What to produce - In the copy, keep every record exact and leave out all images.
================================
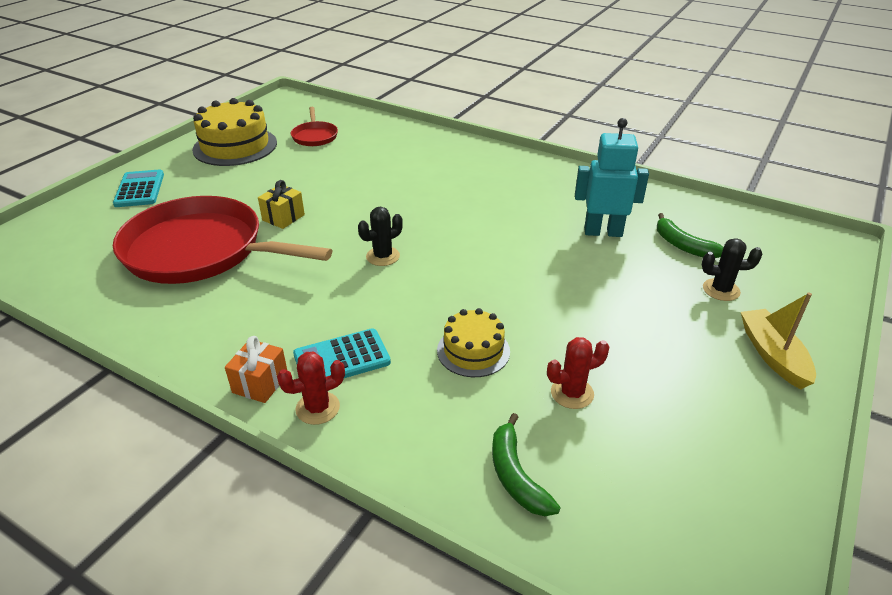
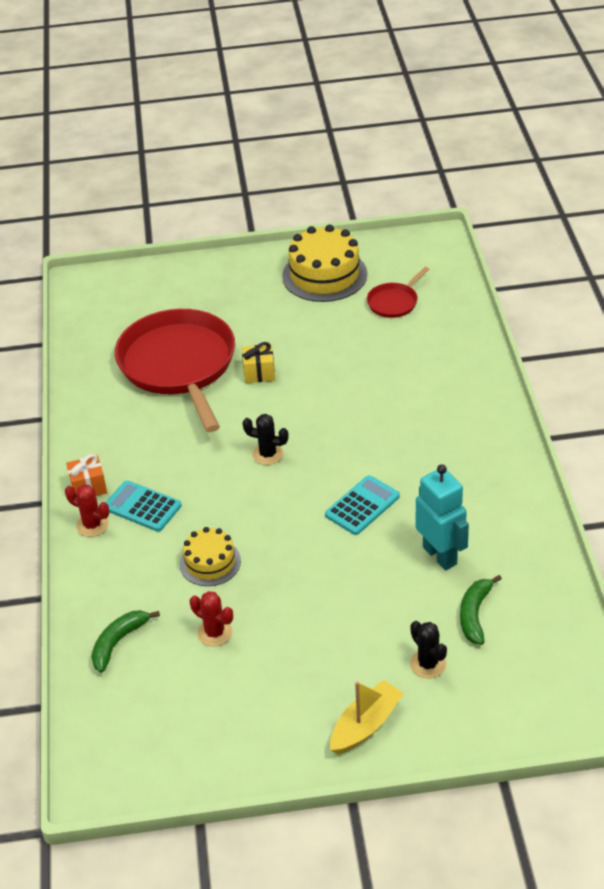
camera: 55 degrees right, 5 degrees up
turquoise calculator [113,169,164,207] -> turquoise calculator moved to [325,475,400,535]

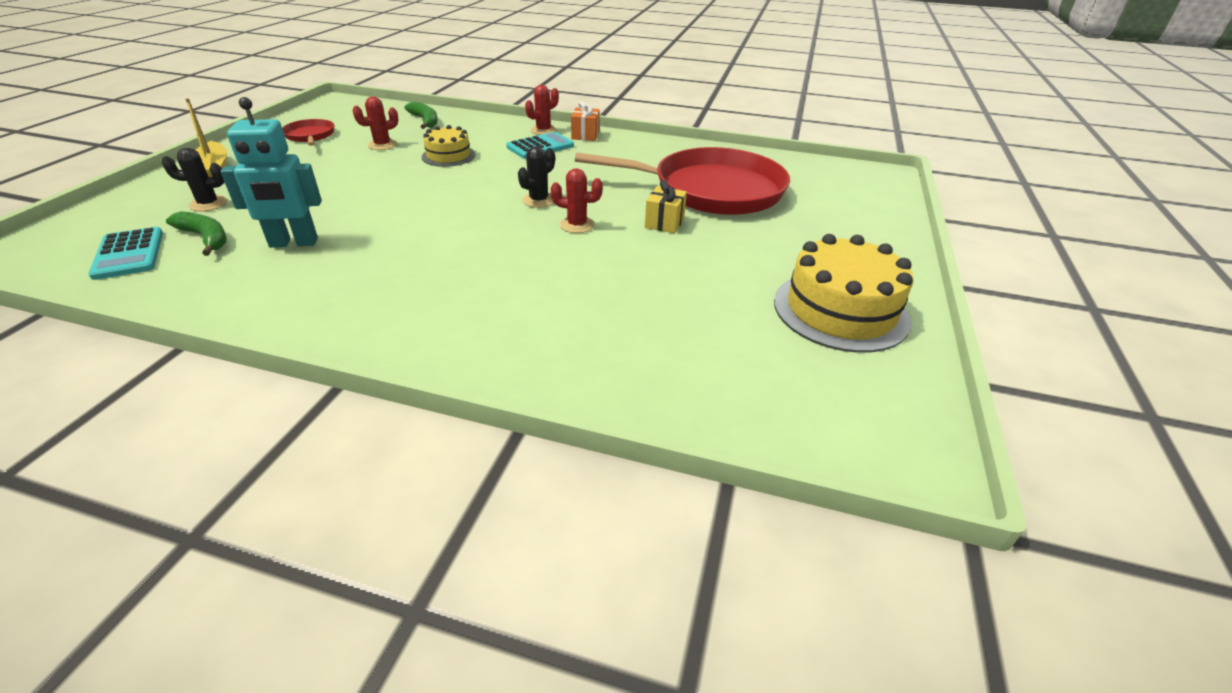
camera: 110 degrees right, 5 degrees down
turquoise calculator [325,475,400,535] -> turquoise calculator moved to [88,227,163,280]
red pan [367,267,429,318] -> red pan moved to [282,119,334,146]
none -> red cactus [551,168,603,233]

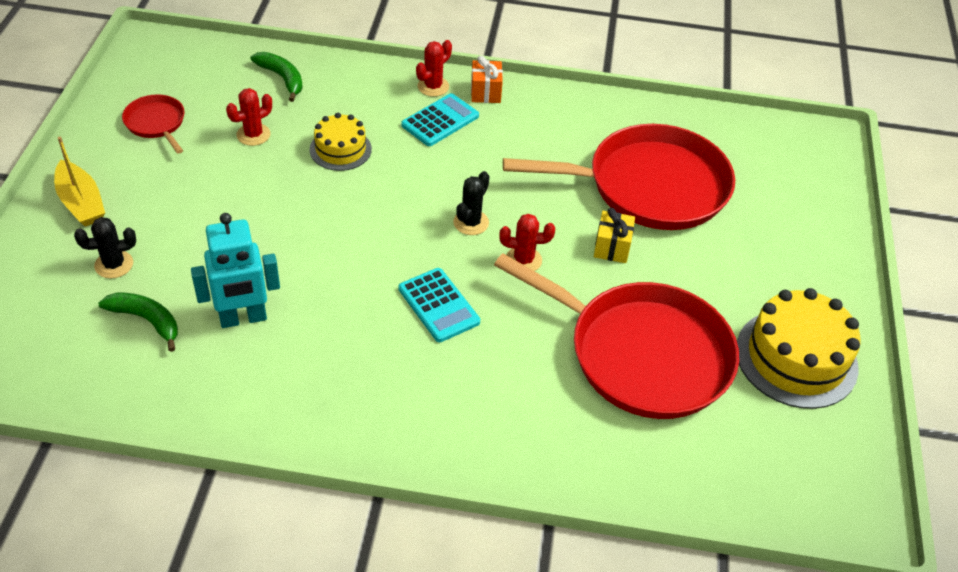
camera: 10 degrees left, 10 degrees up
turquoise calculator [88,227,163,280] -> turquoise calculator moved to [399,268,480,342]
none -> red pan [494,253,739,419]

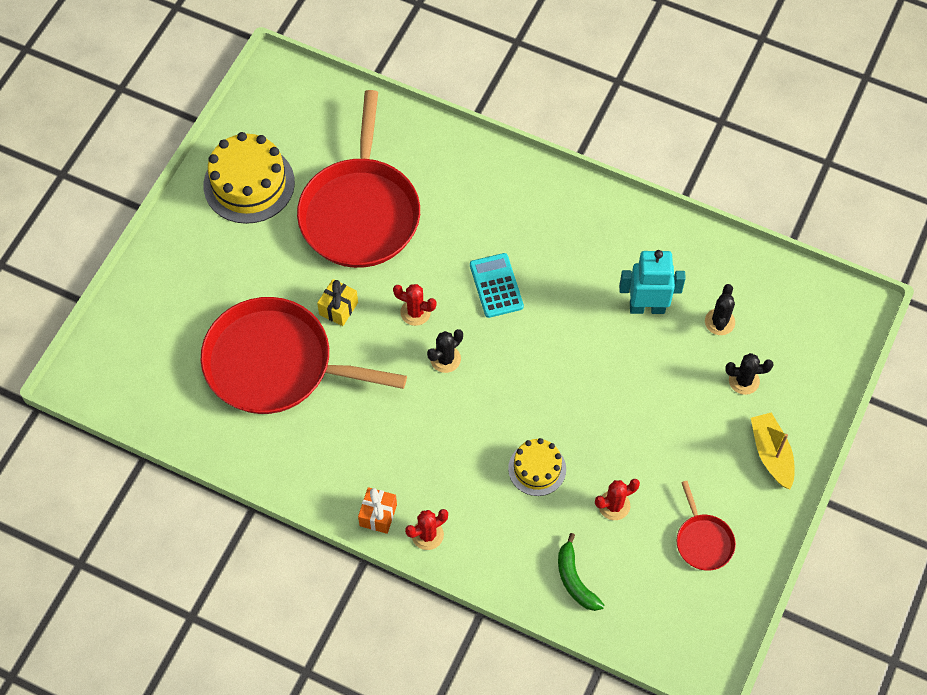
camera: 160 degrees left, 15 degrees up
green banana [98,292,178,352] -> black cactus [705,284,735,335]
turquoise calculator [401,93,479,146] -> none
red pan [494,253,739,419] -> red pan turned 135 degrees counterclockwise [297,90,420,268]

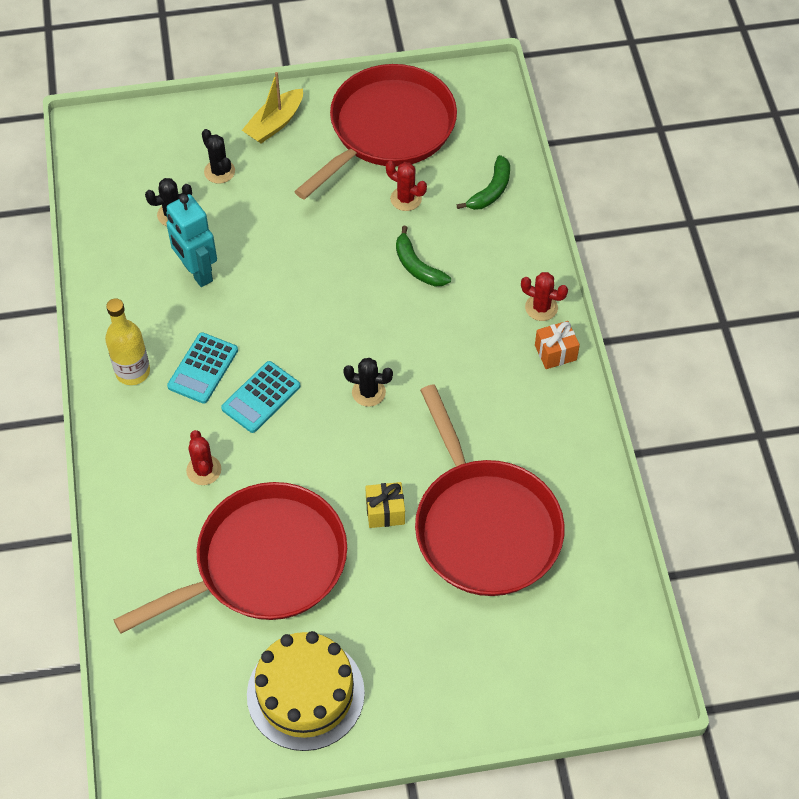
camera: 125 degrees left, 5 degrees down
red cactus [393,284,437,326] -> red cactus moved to [186,430,221,485]
yellow cake [508,438,566,496] -> green banana [396,226,451,286]
red pan [676,481,736,571] -> red pan [294,64,457,200], size x2.29
none -> yellow bottle [105,298,150,385]
none -> turquoise calculator [167,332,238,404]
================================
Response below -
camera: 55 degrees right, 5 degrees up
turquoise calculator [113,169,164,207] -> turquoise calculator moved to [325,475,400,535]

camera: 110 degrees right, 5 degrees down
turquoise calculator [325,475,400,535] -> turquoise calculator moved to [88,227,163,280]
red pan [367,267,429,318] -> red pan moved to [282,119,334,146]
none -> red cactus [551,168,603,233]

camera: 10 degrees left, 10 degrees up
turquoise calculator [88,227,163,280] -> turquoise calculator moved to [399,268,480,342]
none -> red pan [494,253,739,419]

camera: 160 degrees left, 15 degrees up
green banana [98,292,178,352] -> black cactus [705,284,735,335]
turquoise calculator [401,93,479,146] -> none
red pan [494,253,739,419] -> red pan turned 135 degrees counterclockwise [297,90,420,268]

camera: 125 degrees left, 5 degrees down
red cactus [393,284,437,326] -> red cactus moved to [186,430,221,485]
yellow cake [508,438,566,496] -> green banana [396,226,451,286]
red pan [676,481,736,571] -> red pan [294,64,457,200], size x2.29
none -> yellow bottle [105,298,150,385]
none -> turquoise calculator [167,332,238,404]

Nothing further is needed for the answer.